• _TASK PROMPT_
Tally the lines of these entries that include "pink"; respond with only that tally.

Top of RAW DATA

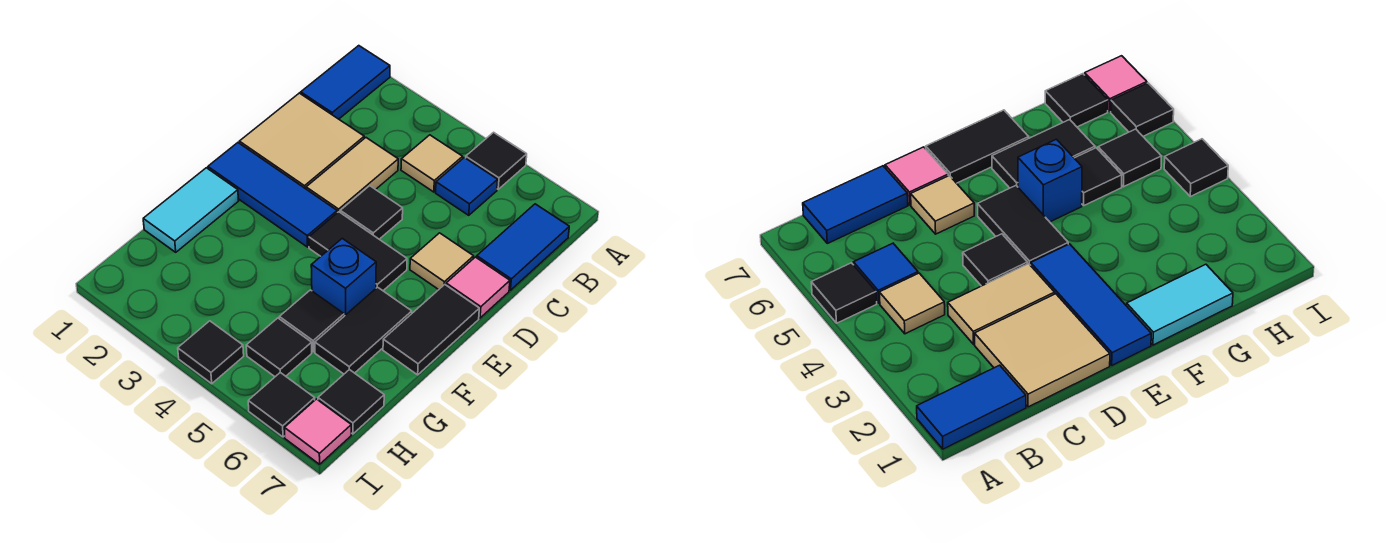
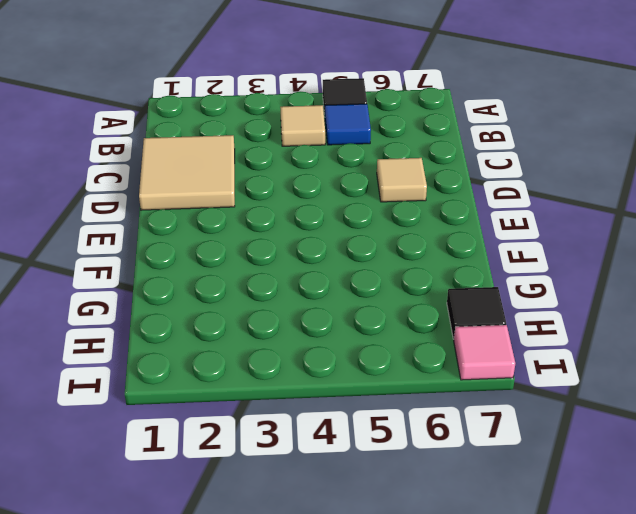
none -> blue tile A1:B1 level 1
none -> blue tile B7:C7 level 1
none -> tan tile C3:D3 level 1

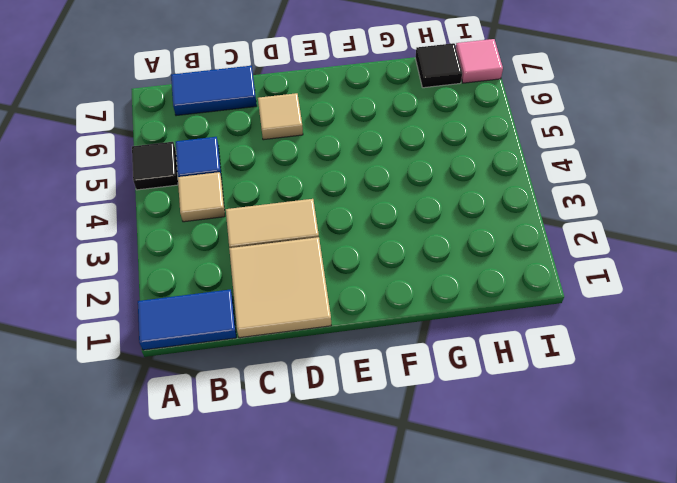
none -> black tile D4 level 1
none -> pink tile D7 level 1
none -> blue tile E1:E3 level 1

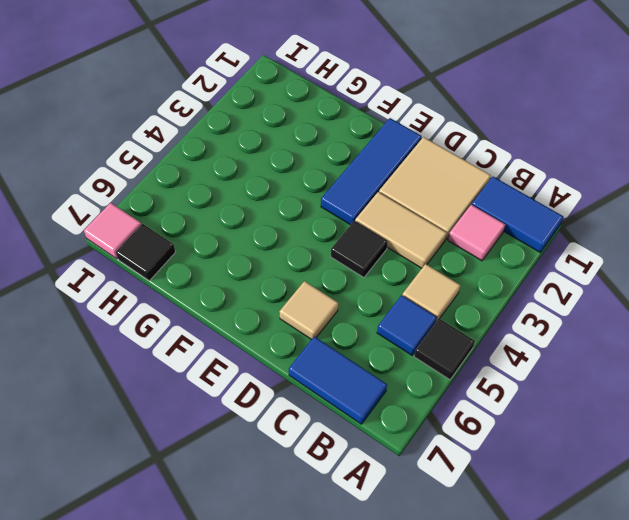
pink tile B2 level 1 -> pink tile D7 level 1
none -> black tile E4:E5 level 1
none -> black tile E7:F7 level 1
none -> cyan tile F1:G1 level 1

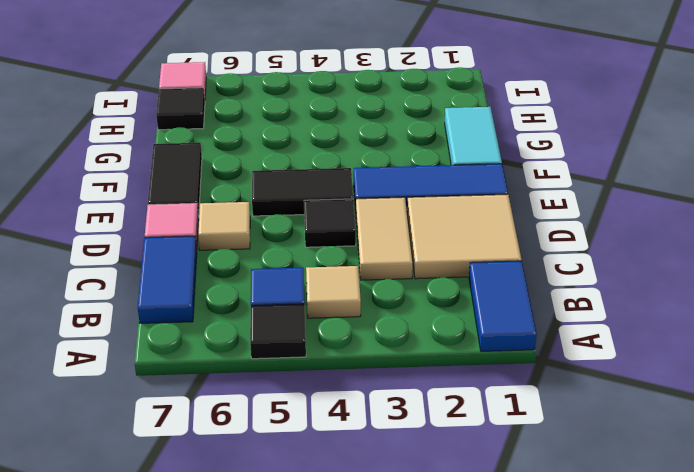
none -> blue brick F5 level 1
none -> black tile F6:G6 level 1
none -> black tile G5 level 1

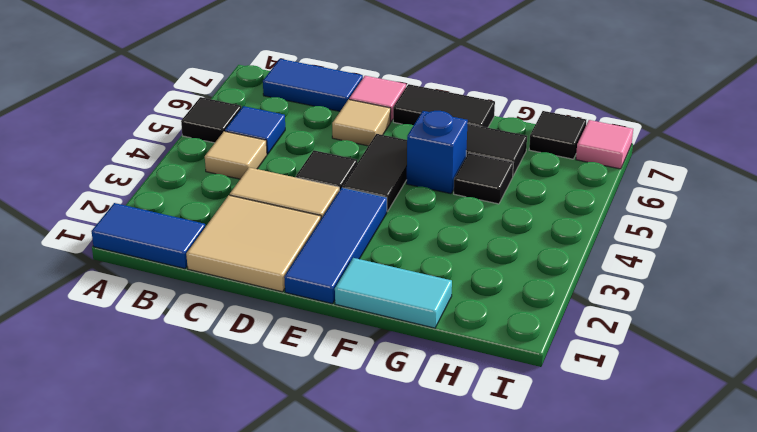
none -> black tile H5 level 1
none -> black tile I4 level 1
none -> black tile I6 level 1

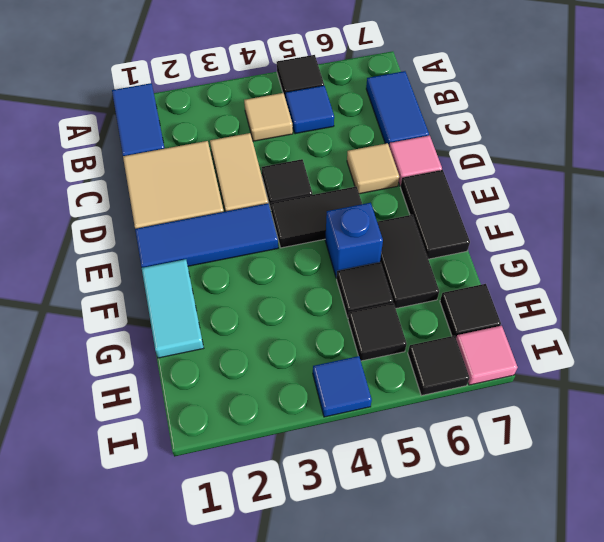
blue tile I4 level 1 -> black tile I4 level 1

Bottom of RAW DATA

• _EXPECTED OUTPUT_
2